> _Work item_: Please give again, exactly and in full, each line from the one holding "none -> green brick J11:K12 level 2" to the end of the listing.

====

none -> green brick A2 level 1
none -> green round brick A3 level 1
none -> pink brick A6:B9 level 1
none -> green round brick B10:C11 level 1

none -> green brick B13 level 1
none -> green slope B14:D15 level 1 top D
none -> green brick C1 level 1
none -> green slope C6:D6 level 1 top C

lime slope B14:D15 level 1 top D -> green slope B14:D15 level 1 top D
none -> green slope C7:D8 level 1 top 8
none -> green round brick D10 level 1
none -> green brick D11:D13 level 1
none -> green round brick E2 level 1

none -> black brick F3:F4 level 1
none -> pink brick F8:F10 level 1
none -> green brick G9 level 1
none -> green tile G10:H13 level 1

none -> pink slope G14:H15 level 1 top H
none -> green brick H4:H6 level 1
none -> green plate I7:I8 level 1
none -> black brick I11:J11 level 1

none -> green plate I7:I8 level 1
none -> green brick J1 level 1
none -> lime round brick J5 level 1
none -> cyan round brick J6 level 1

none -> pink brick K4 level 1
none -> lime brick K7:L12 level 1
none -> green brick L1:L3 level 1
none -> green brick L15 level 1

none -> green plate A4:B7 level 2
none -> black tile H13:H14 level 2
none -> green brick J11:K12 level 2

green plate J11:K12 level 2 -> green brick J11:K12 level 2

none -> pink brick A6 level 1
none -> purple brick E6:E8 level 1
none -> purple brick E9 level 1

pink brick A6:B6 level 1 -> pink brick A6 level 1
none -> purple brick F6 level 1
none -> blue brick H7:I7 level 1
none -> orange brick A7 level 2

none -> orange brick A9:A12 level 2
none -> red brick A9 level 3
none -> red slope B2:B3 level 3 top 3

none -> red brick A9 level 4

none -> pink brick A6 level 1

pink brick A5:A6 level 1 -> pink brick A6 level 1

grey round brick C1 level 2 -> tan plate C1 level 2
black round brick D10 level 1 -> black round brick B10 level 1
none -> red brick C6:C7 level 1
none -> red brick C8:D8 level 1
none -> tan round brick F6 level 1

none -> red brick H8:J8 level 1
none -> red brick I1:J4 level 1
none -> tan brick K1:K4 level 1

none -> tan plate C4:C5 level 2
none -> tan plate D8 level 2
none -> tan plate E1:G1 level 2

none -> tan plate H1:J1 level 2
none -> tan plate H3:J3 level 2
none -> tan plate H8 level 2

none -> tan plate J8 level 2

====

> _Answer below_:
none -> green brick J11:K12 level 2

green plate J11:K12 level 2 -> green brick J11:K12 level 2

none -> pink brick A6 level 1
none -> purple brick E6:E8 level 1
none -> purple brick E9 level 1

pink brick A6:B6 level 1 -> pink brick A6 level 1
none -> purple brick F6 level 1
none -> blue brick H7:I7 level 1
none -> orange brick A7 level 2

none -> orange brick A9:A12 level 2
none -> red brick A9 level 3
none -> red slope B2:B3 level 3 top 3

none -> red brick A9 level 4

none -> pink brick A6 level 1

pink brick A5:A6 level 1 -> pink brick A6 level 1

grey round brick C1 level 2 -> tan plate C1 level 2
black round brick D10 level 1 -> black round brick B10 level 1
none -> red brick C6:C7 level 1
none -> red brick C8:D8 level 1
none -> tan round brick F6 level 1

none -> red brick H8:J8 level 1
none -> red brick I1:J4 level 1
none -> tan brick K1:K4 level 1

none -> tan plate C4:C5 level 2
none -> tan plate D8 level 2
none -> tan plate E1:G1 level 2

none -> tan plate H1:J1 level 2
none -> tan plate H3:J3 level 2
none -> tan plate H8 level 2

none -> tan plate J8 level 2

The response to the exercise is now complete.